_EXERCISE GOAL_
Exclude the images and transcribe the entries below precisely.

_MATERIAL PROVIDED_
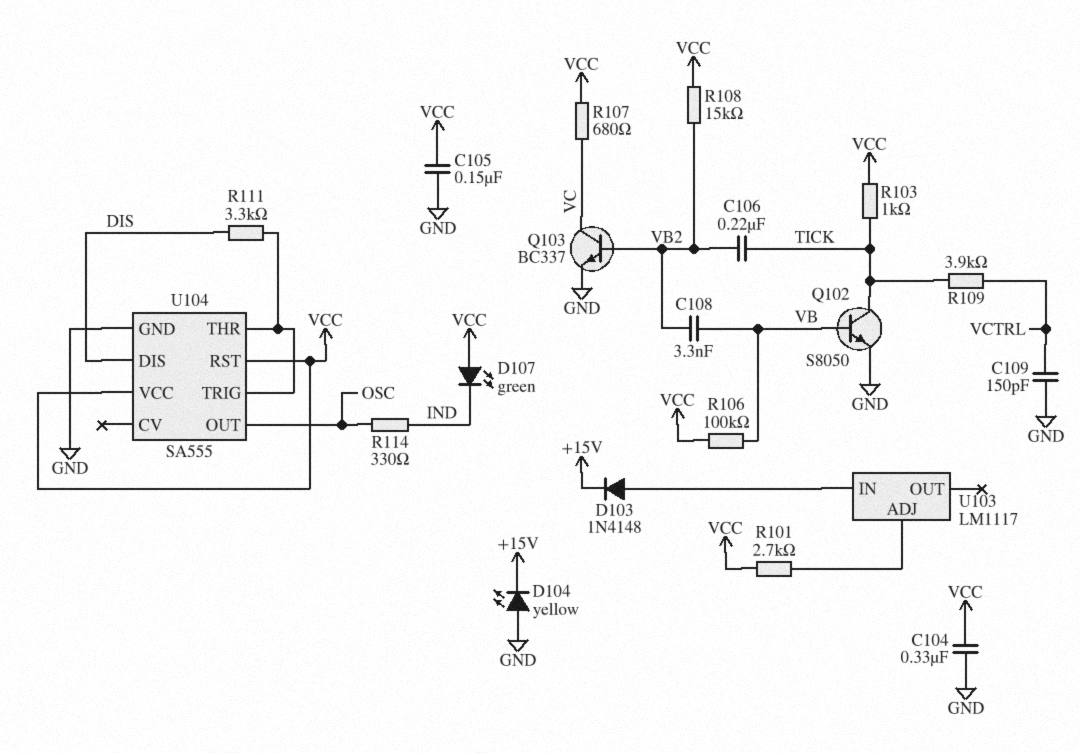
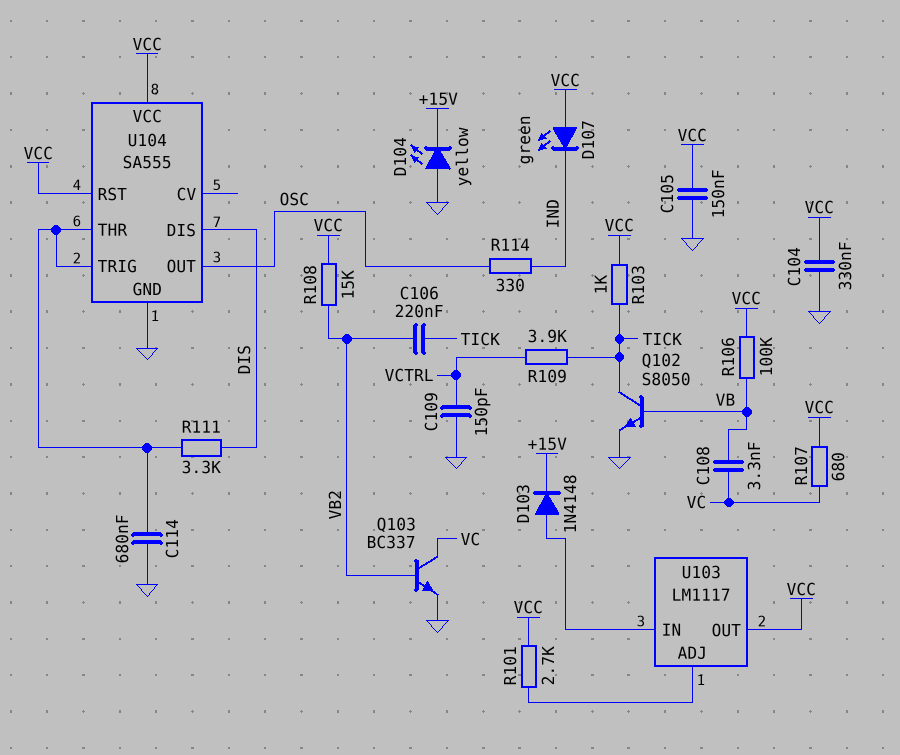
C108: 3.3nF (VB, VB2) -> 3.3nF (VB, VC)
C114: none -> 680nF (GND, U104/THR)
U103 pin OUT: none -> VCC

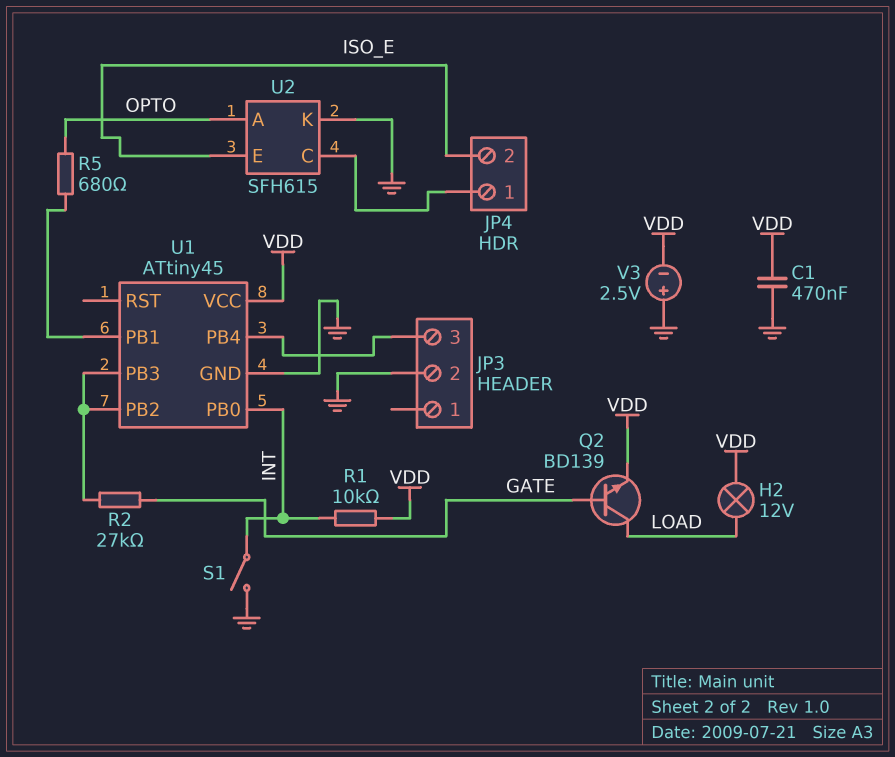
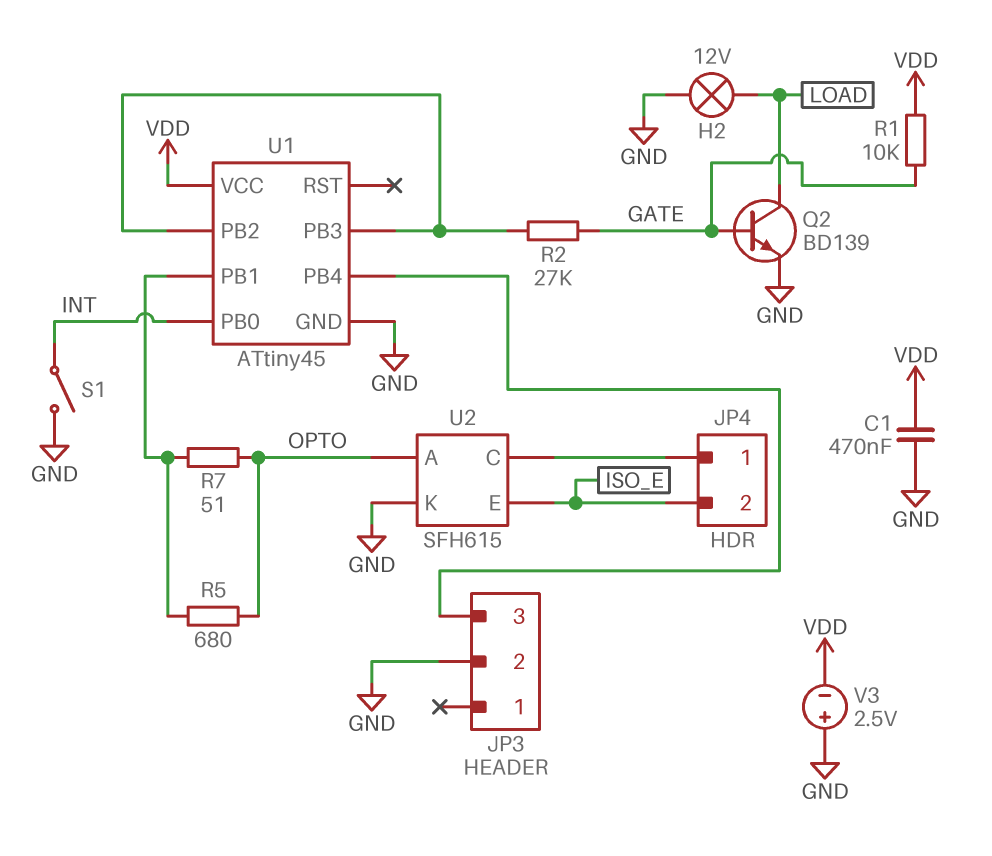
H2: lamp 12V (LOAD, VDD) -> lamp 12V (GND, LOAD)
Q2: NPN BD139 (B GATE, C LOAD, E VDD) -> NPN BD139 (B GATE, C LOAD, E GND)
R1: 10k (INT, VDD) -> 10k (GATE, VDD)
R7: none -> 51 (OPTO, U1/PB1)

_EXERCISE SOLUTION_
C108: 3.3nF (VB, VB2) -> 3.3nF (VB, VC)
C114: none -> 680nF (GND, U104/THR)
U103 pin OUT: none -> VCC

H2: lamp 12V (LOAD, VDD) -> lamp 12V (GND, LOAD)
Q2: NPN BD139 (B GATE, C LOAD, E VDD) -> NPN BD139 (B GATE, C LOAD, E GND)
R1: 10k (INT, VDD) -> 10k (GATE, VDD)
R7: none -> 51 (OPTO, U1/PB1)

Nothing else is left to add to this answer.